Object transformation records

↓↓↓

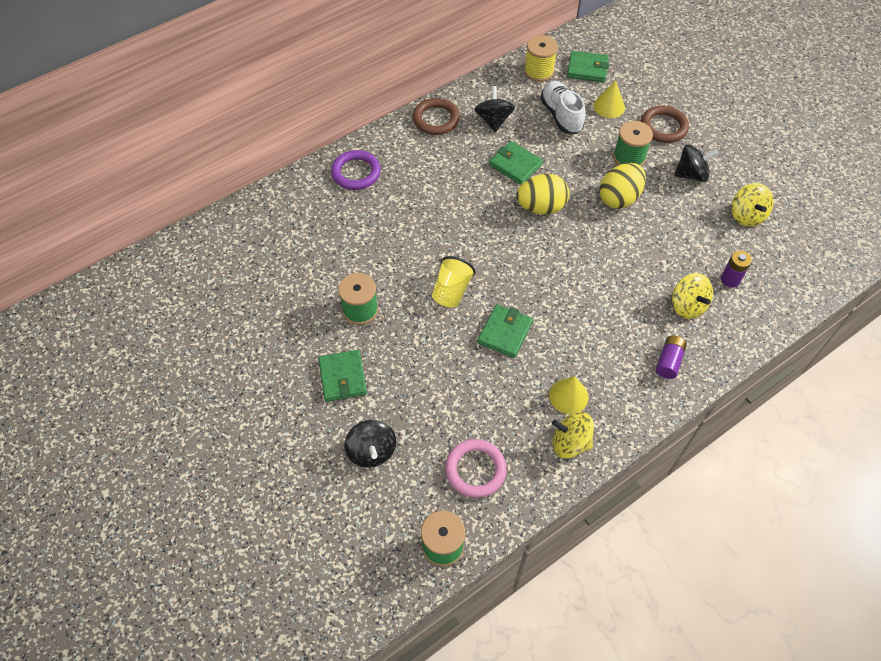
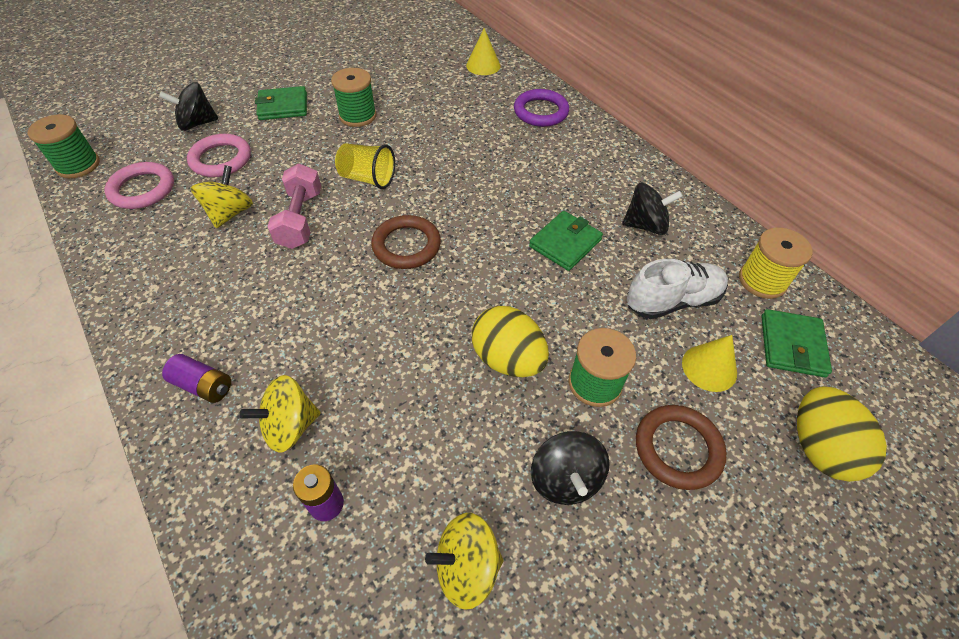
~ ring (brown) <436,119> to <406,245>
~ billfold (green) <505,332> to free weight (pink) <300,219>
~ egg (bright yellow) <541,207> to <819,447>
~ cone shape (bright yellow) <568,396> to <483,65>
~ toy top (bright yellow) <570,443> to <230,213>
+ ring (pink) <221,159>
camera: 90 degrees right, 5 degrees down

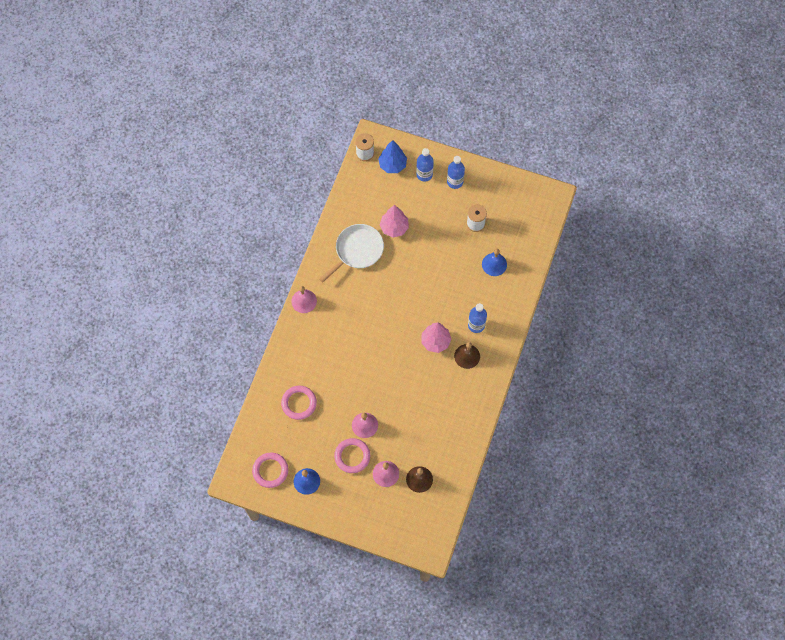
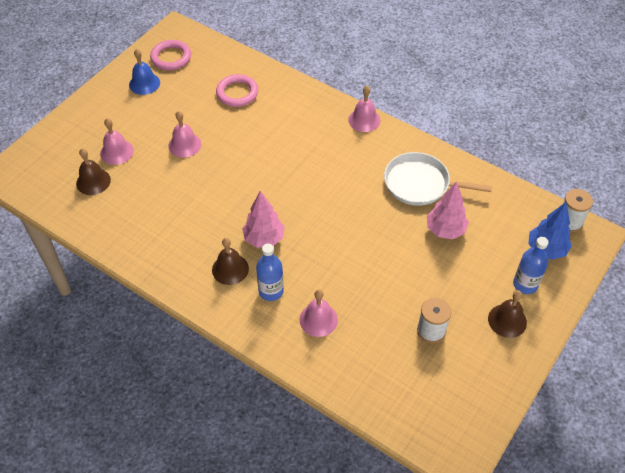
~ skillet (white) <357,250> = <420,184> 135 degrees clockwise
- ring (pink) <352,456>
~ flask (cobalt) <455,182> to hand bell (brown) <507,320>
- hand bell (cobalt) <494,264>
+ hand bell (pink) <318,319>
camera: 105 degrees right, 15 degrees down

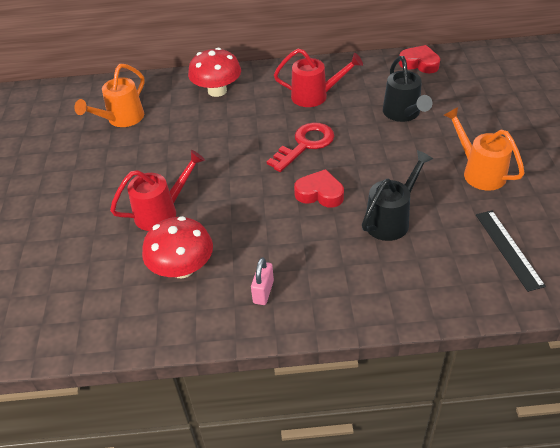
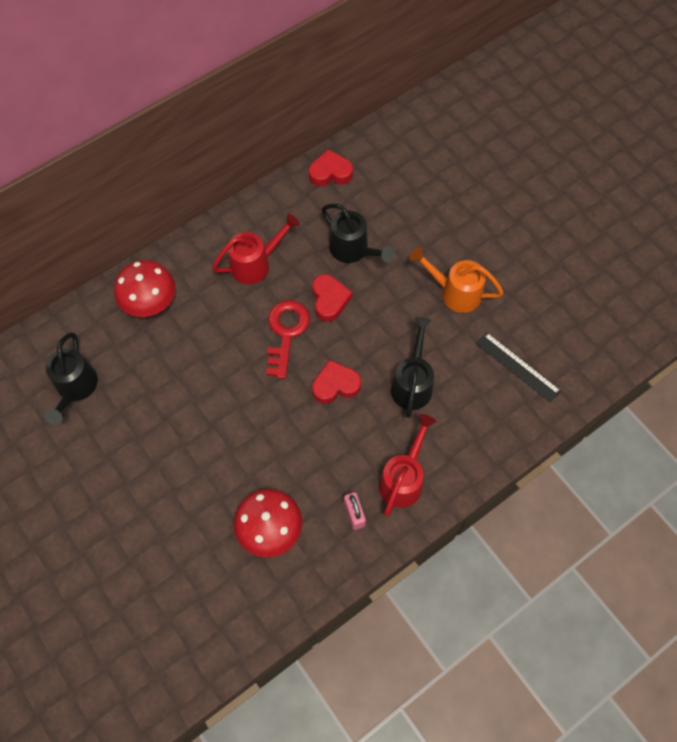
~ watering pot (bright orange) <121,119> to watering pot (jet-black) <75,388>
~ watering pot (crimson) <162,212> to <403,479>
+ heart shape (crimson) <329,300>
camera: 35 degrees left, 20 degrees up

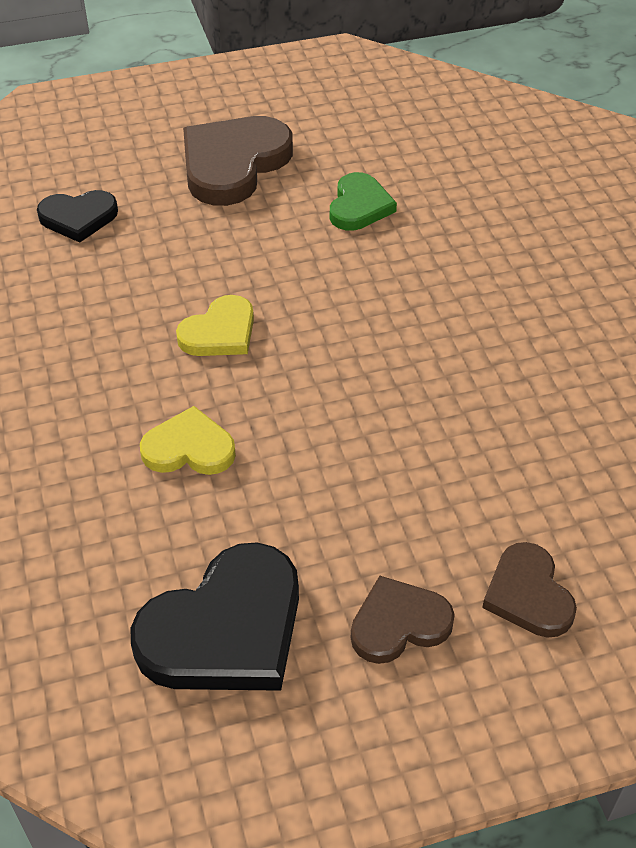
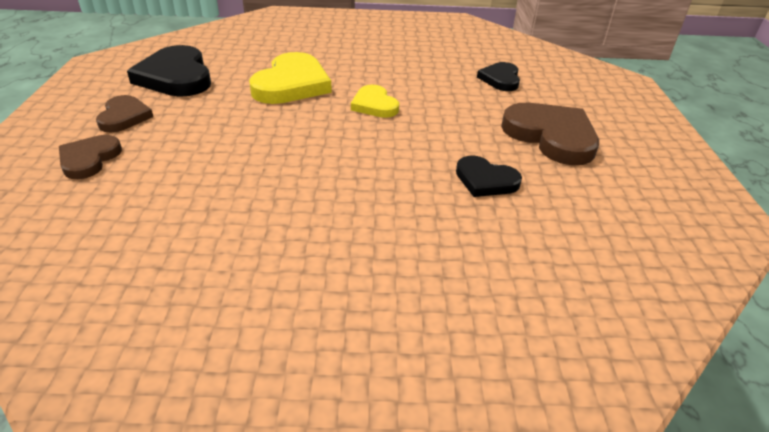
~ heart shape (bright yellow) <189,448> = <291,84> x1.72
~ heart shape (green) <359,206> to heart shape (jet-black) <485,180>
~ heart shape (brown) <528,594> = <89,159> 75 degrees counterclockwise
camera: 105 degrees right, 10 degrees down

↑↑↑

Although the records contain pictures, restate them word for word with those pictures left out.

REPLY
~ ring (brown) <436,119> to <406,245>
~ billfold (green) <505,332> to free weight (pink) <300,219>
~ egg (bright yellow) <541,207> to <819,447>
~ cone shape (bright yellow) <568,396> to <483,65>
~ toy top (bright yellow) <570,443> to <230,213>
+ ring (pink) <221,159>
camera: 90 degrees right, 5 degrees down

~ skillet (white) <357,250> = <420,184> 135 degrees clockwise
- ring (pink) <352,456>
~ flask (cobalt) <455,182> to hand bell (brown) <507,320>
- hand bell (cobalt) <494,264>
+ hand bell (pink) <318,319>
camera: 105 degrees right, 15 degrees down

~ watering pot (bright orange) <121,119> to watering pot (jet-black) <75,388>
~ watering pot (crimson) <162,212> to <403,479>
+ heart shape (crimson) <329,300>
camera: 35 degrees left, 20 degrees up

~ heart shape (bright yellow) <189,448> = <291,84> x1.72
~ heart shape (green) <359,206> to heart shape (jet-black) <485,180>
~ heart shape (brown) <528,594> = <89,159> 75 degrees counterclockwise
camera: 105 degrees right, 10 degrees down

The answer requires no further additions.